— start INPUT ROWS —

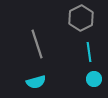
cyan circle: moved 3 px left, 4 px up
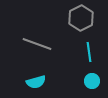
gray line: rotated 52 degrees counterclockwise
cyan circle: moved 2 px left, 2 px down
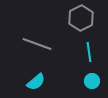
cyan semicircle: rotated 24 degrees counterclockwise
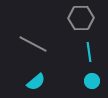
gray hexagon: rotated 25 degrees clockwise
gray line: moved 4 px left; rotated 8 degrees clockwise
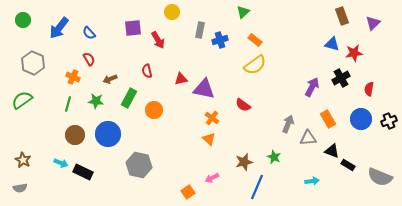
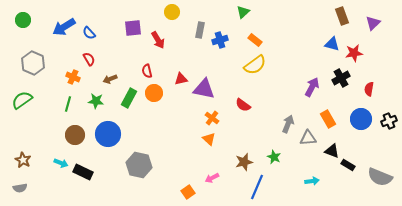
blue arrow at (59, 28): moved 5 px right, 1 px up; rotated 20 degrees clockwise
orange circle at (154, 110): moved 17 px up
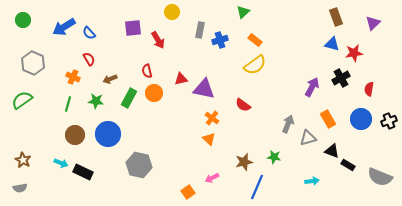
brown rectangle at (342, 16): moved 6 px left, 1 px down
gray triangle at (308, 138): rotated 12 degrees counterclockwise
green star at (274, 157): rotated 16 degrees counterclockwise
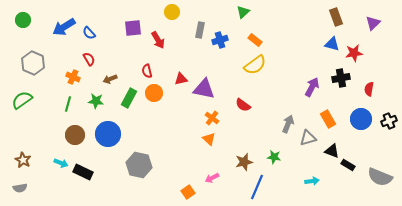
black cross at (341, 78): rotated 18 degrees clockwise
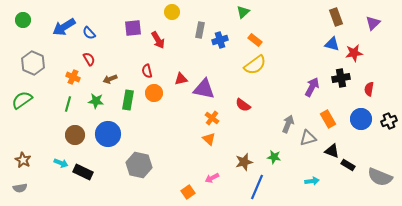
green rectangle at (129, 98): moved 1 px left, 2 px down; rotated 18 degrees counterclockwise
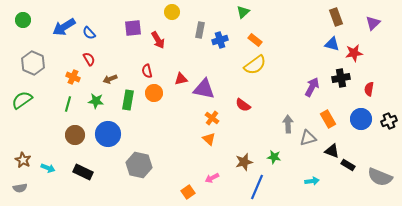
gray arrow at (288, 124): rotated 24 degrees counterclockwise
cyan arrow at (61, 163): moved 13 px left, 5 px down
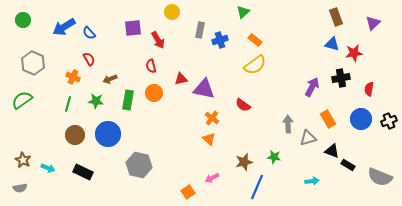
red semicircle at (147, 71): moved 4 px right, 5 px up
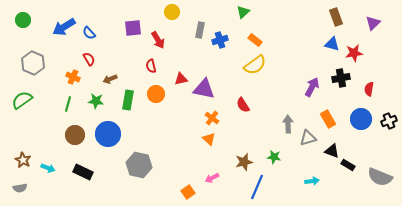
orange circle at (154, 93): moved 2 px right, 1 px down
red semicircle at (243, 105): rotated 21 degrees clockwise
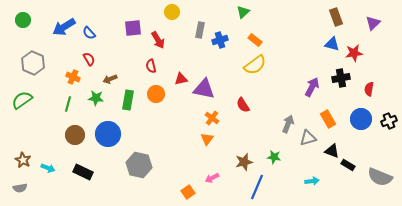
green star at (96, 101): moved 3 px up
gray arrow at (288, 124): rotated 24 degrees clockwise
orange triangle at (209, 139): moved 2 px left; rotated 24 degrees clockwise
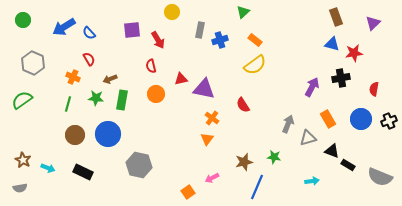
purple square at (133, 28): moved 1 px left, 2 px down
red semicircle at (369, 89): moved 5 px right
green rectangle at (128, 100): moved 6 px left
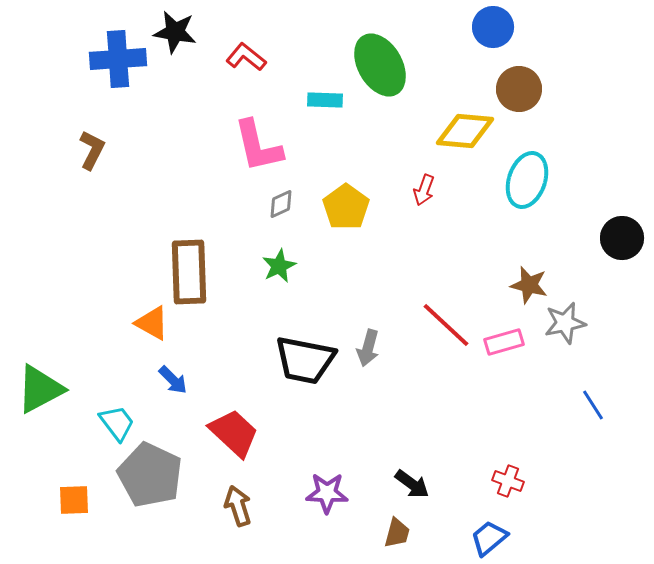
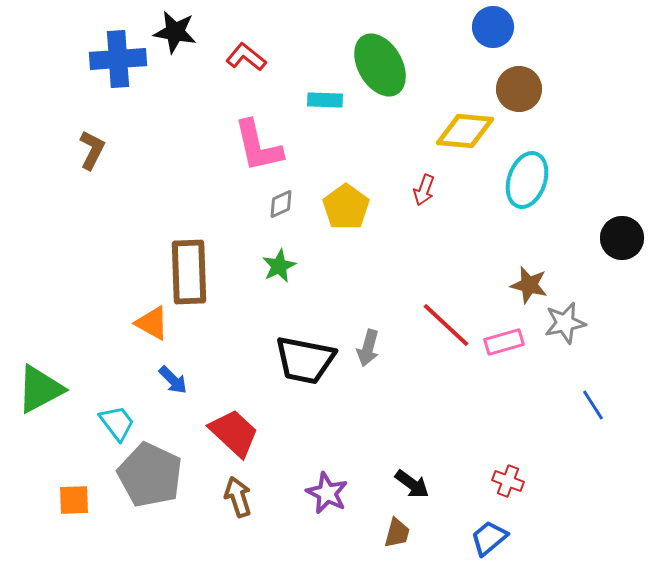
purple star: rotated 24 degrees clockwise
brown arrow: moved 9 px up
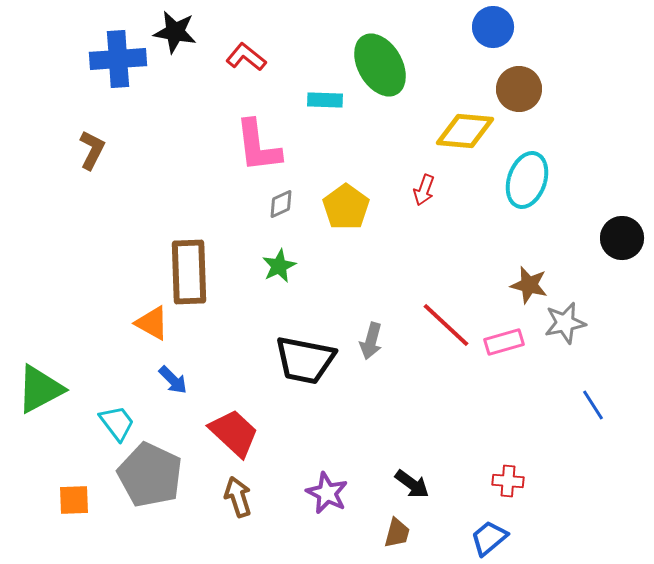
pink L-shape: rotated 6 degrees clockwise
gray arrow: moved 3 px right, 7 px up
red cross: rotated 16 degrees counterclockwise
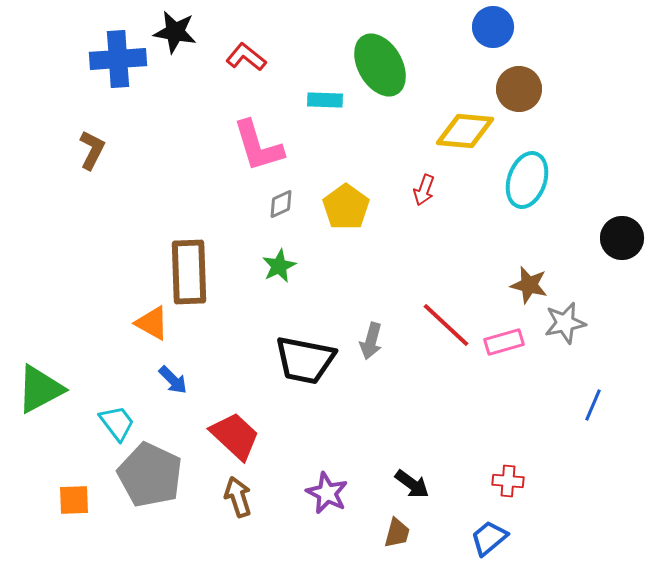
pink L-shape: rotated 10 degrees counterclockwise
blue line: rotated 56 degrees clockwise
red trapezoid: moved 1 px right, 3 px down
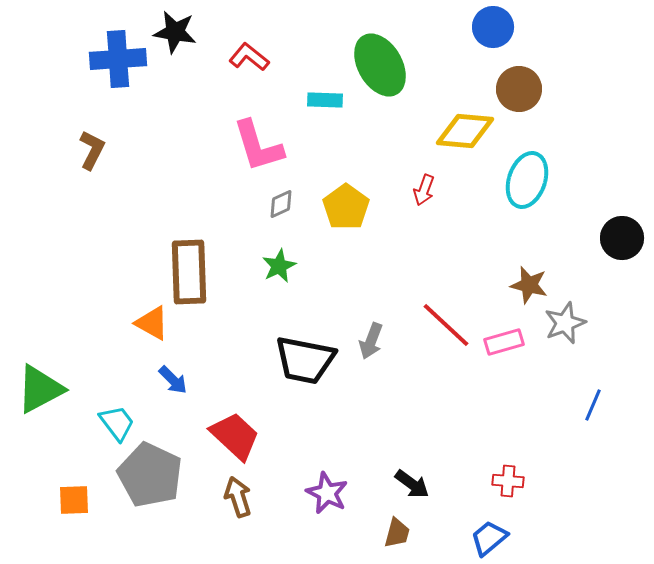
red L-shape: moved 3 px right
gray star: rotated 9 degrees counterclockwise
gray arrow: rotated 6 degrees clockwise
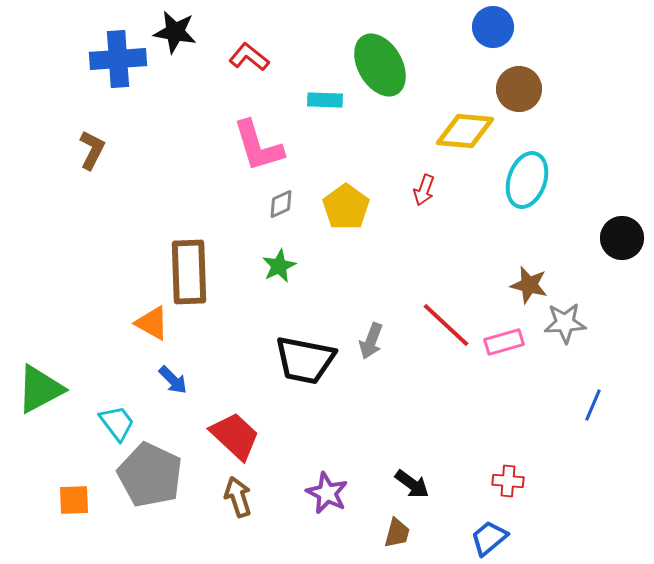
gray star: rotated 18 degrees clockwise
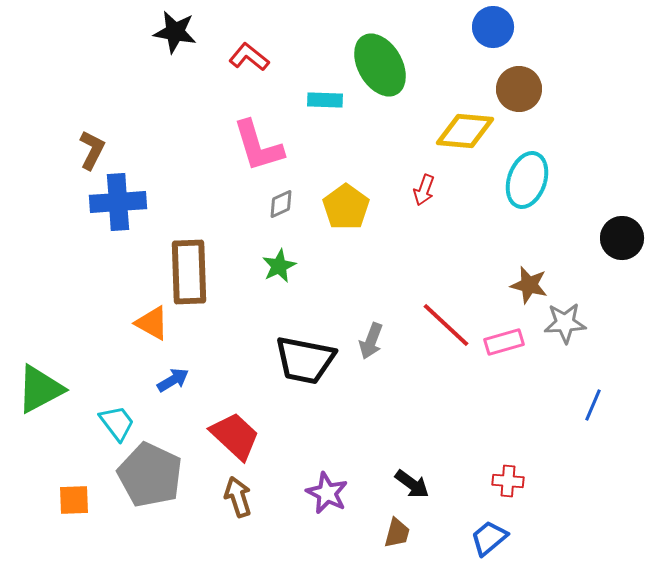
blue cross: moved 143 px down
blue arrow: rotated 76 degrees counterclockwise
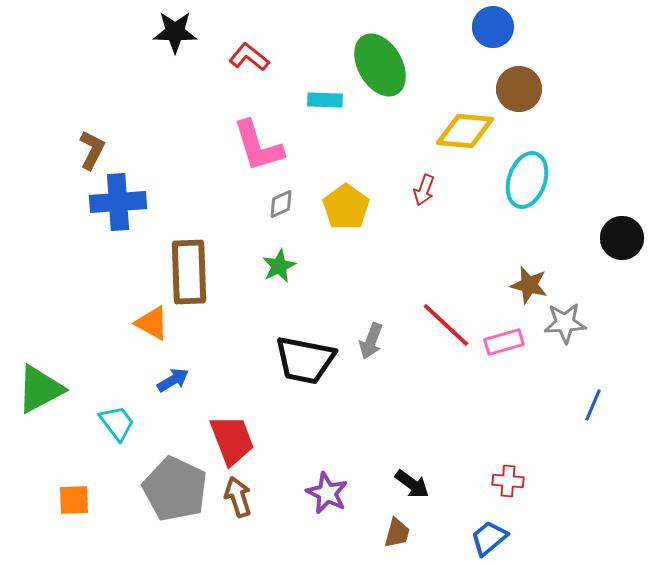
black star: rotated 9 degrees counterclockwise
red trapezoid: moved 3 px left, 4 px down; rotated 26 degrees clockwise
gray pentagon: moved 25 px right, 14 px down
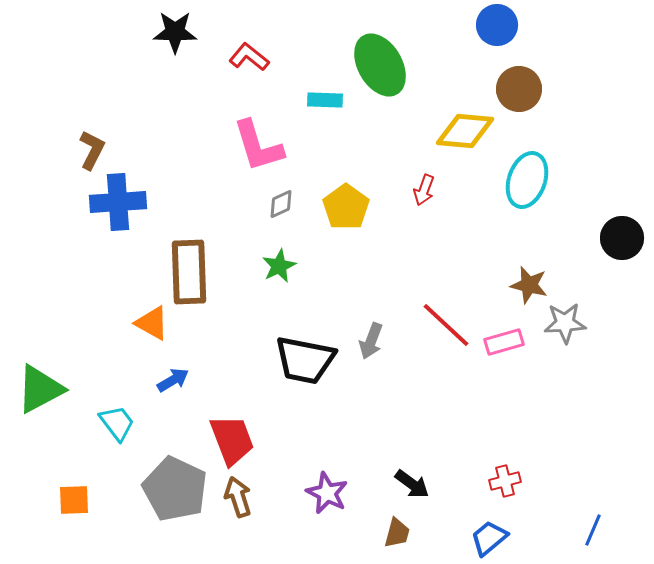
blue circle: moved 4 px right, 2 px up
blue line: moved 125 px down
red cross: moved 3 px left; rotated 20 degrees counterclockwise
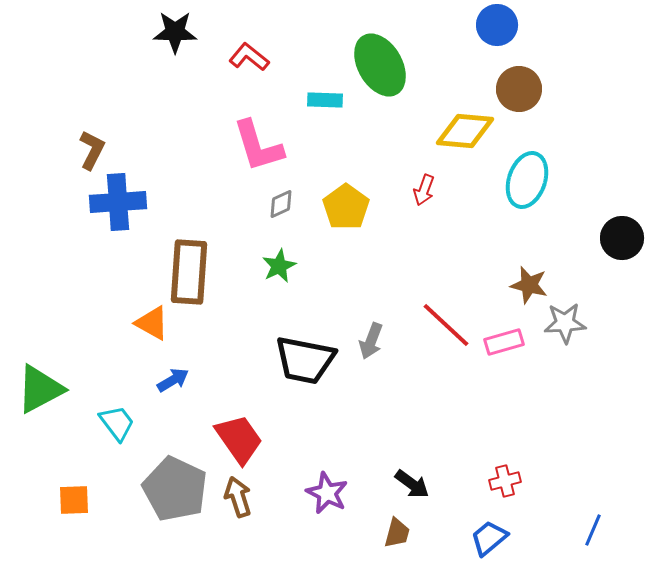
brown rectangle: rotated 6 degrees clockwise
red trapezoid: moved 7 px right, 1 px up; rotated 14 degrees counterclockwise
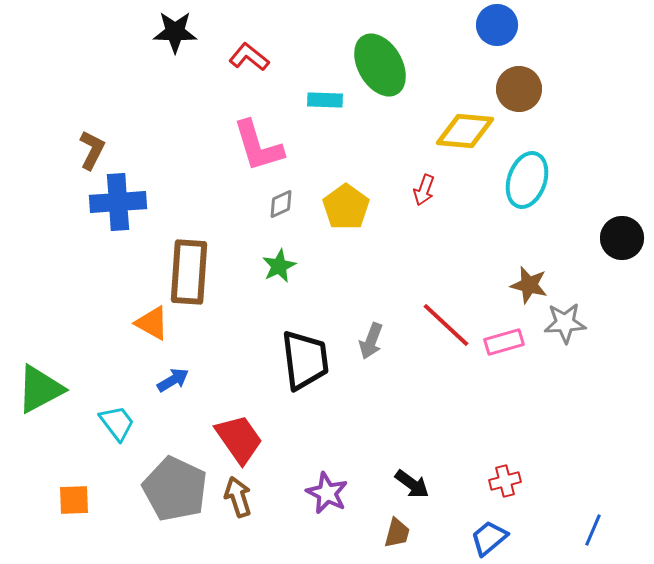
black trapezoid: rotated 108 degrees counterclockwise
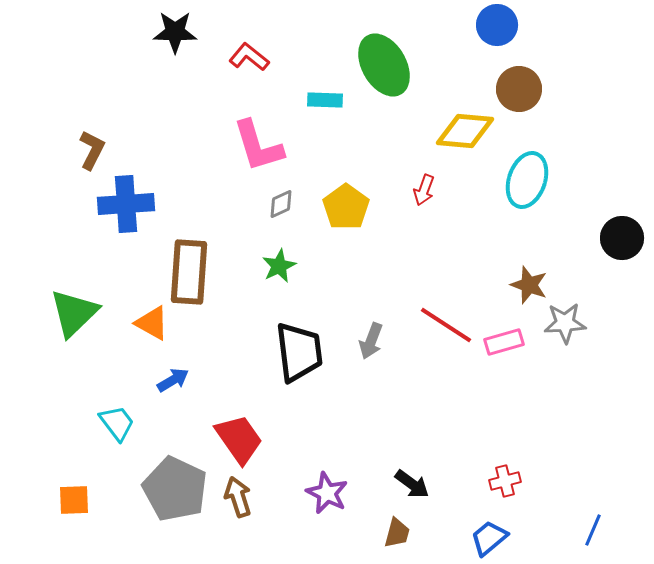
green ellipse: moved 4 px right
blue cross: moved 8 px right, 2 px down
brown star: rotated 6 degrees clockwise
red line: rotated 10 degrees counterclockwise
black trapezoid: moved 6 px left, 8 px up
green triangle: moved 34 px right, 76 px up; rotated 16 degrees counterclockwise
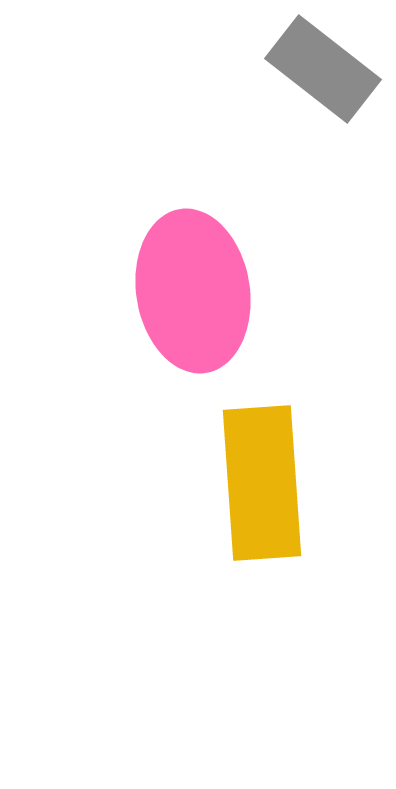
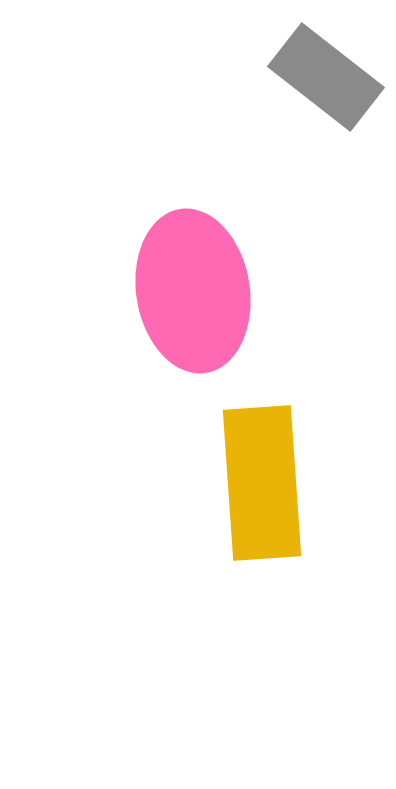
gray rectangle: moved 3 px right, 8 px down
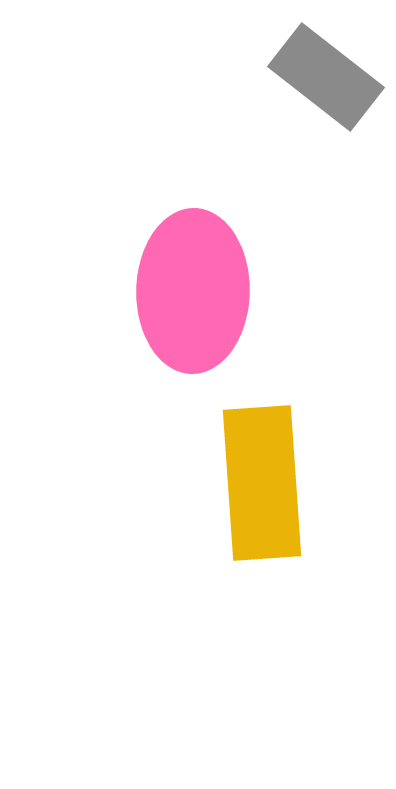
pink ellipse: rotated 10 degrees clockwise
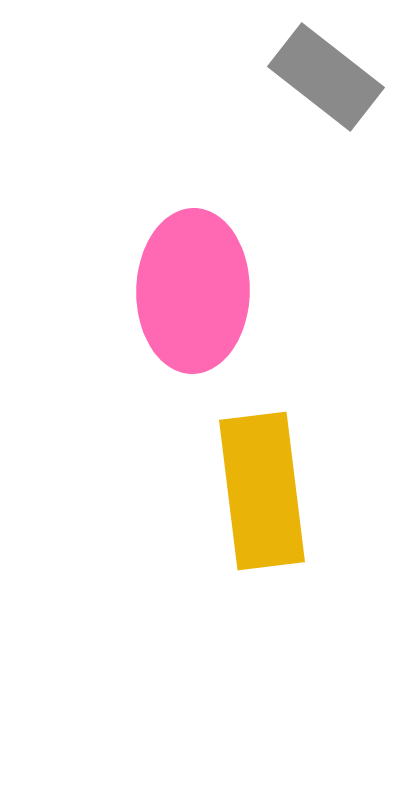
yellow rectangle: moved 8 px down; rotated 3 degrees counterclockwise
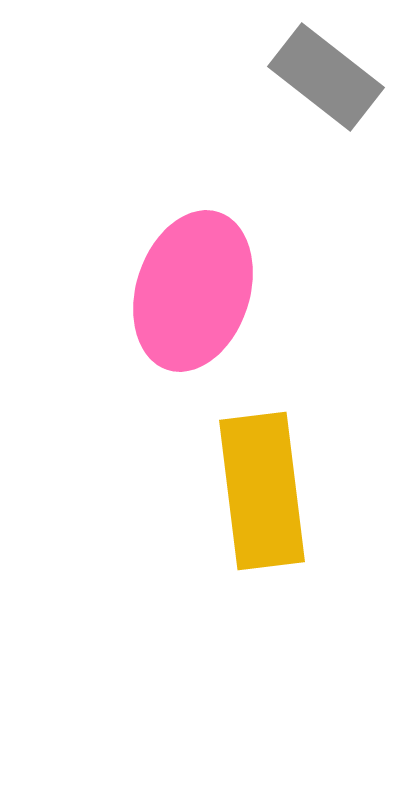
pink ellipse: rotated 17 degrees clockwise
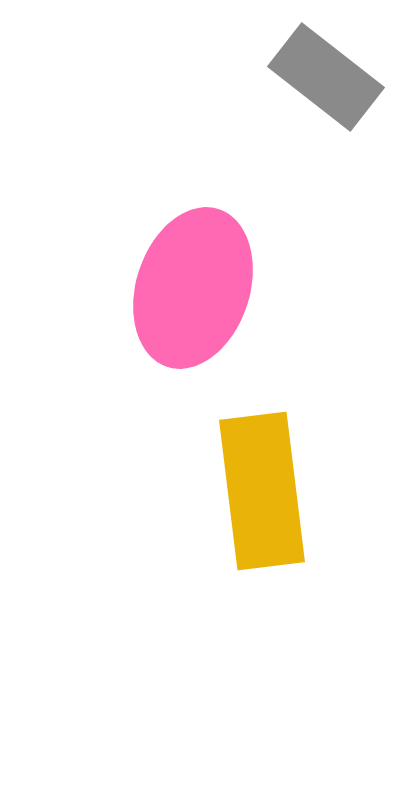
pink ellipse: moved 3 px up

— end INPUT ROWS —

• **REQUIRED WORK**:
Revise the items above by replacing "counterclockwise" with "anticlockwise" everywhere it occurs, leaving all other text unchanged. Leave the pictures out of the answer.

• **RESULT BELOW**:
cyan circle: moved 3 px left, 4 px up
gray line: rotated 52 degrees anticlockwise
cyan circle: moved 2 px left, 2 px down
cyan semicircle: rotated 24 degrees anticlockwise
gray hexagon: rotated 25 degrees clockwise
gray line: moved 4 px left; rotated 8 degrees clockwise
blue arrow at (59, 28): moved 5 px right, 1 px up; rotated 20 degrees clockwise
orange circle at (154, 110): moved 17 px up
brown rectangle at (342, 16): moved 6 px left, 1 px down
gray triangle at (308, 138): rotated 12 degrees anticlockwise
green star at (274, 157): rotated 16 degrees anticlockwise
black cross at (341, 78): rotated 18 degrees clockwise
green rectangle at (129, 98): moved 1 px left, 2 px down; rotated 18 degrees anticlockwise
gray arrow at (288, 124): rotated 24 degrees anticlockwise
cyan arrow at (61, 163): moved 13 px left, 5 px down
red semicircle at (147, 71): moved 4 px right, 5 px up
orange circle at (154, 93): moved 2 px right, 1 px down
red semicircle at (243, 105): rotated 21 degrees clockwise
green star at (96, 101): moved 3 px up
gray arrow at (288, 124): rotated 24 degrees clockwise
orange triangle at (209, 139): moved 2 px left; rotated 24 degrees clockwise
purple square at (133, 28): moved 1 px left, 2 px down
red semicircle at (369, 89): moved 5 px right
green rectangle at (128, 100): moved 6 px left
purple star: rotated 24 degrees clockwise
brown arrow: moved 9 px up
pink L-shape: rotated 6 degrees clockwise
gray arrow: moved 3 px right, 7 px up
red cross: rotated 16 degrees anticlockwise
pink L-shape: rotated 10 degrees anticlockwise
blue line: rotated 56 degrees clockwise
red trapezoid: moved 1 px right, 3 px down
red L-shape: moved 3 px right
gray star: rotated 9 degrees anticlockwise
gray arrow: rotated 6 degrees clockwise
gray star: rotated 18 degrees clockwise
blue cross: moved 143 px down
blue arrow: rotated 76 degrees anticlockwise
black star: rotated 9 degrees anticlockwise
red trapezoid: moved 3 px left, 4 px down; rotated 26 degrees clockwise
gray pentagon: moved 25 px right, 14 px down
blue circle: moved 4 px right, 2 px up
blue line: moved 125 px down
red cross: moved 3 px left; rotated 20 degrees anticlockwise
brown rectangle: rotated 6 degrees clockwise
red trapezoid: moved 7 px right, 1 px up; rotated 14 degrees anticlockwise
black trapezoid: rotated 108 degrees anticlockwise
green ellipse: moved 4 px right
blue cross: moved 8 px right, 2 px down
brown star: rotated 6 degrees clockwise
red line: rotated 10 degrees anticlockwise
black trapezoid: moved 6 px left, 8 px up
green triangle: moved 34 px right, 76 px up; rotated 16 degrees anticlockwise
gray rectangle: moved 3 px right, 8 px down
pink ellipse: rotated 10 degrees clockwise
yellow rectangle: moved 8 px down; rotated 3 degrees anticlockwise
pink ellipse: rotated 17 degrees clockwise
pink ellipse: moved 3 px up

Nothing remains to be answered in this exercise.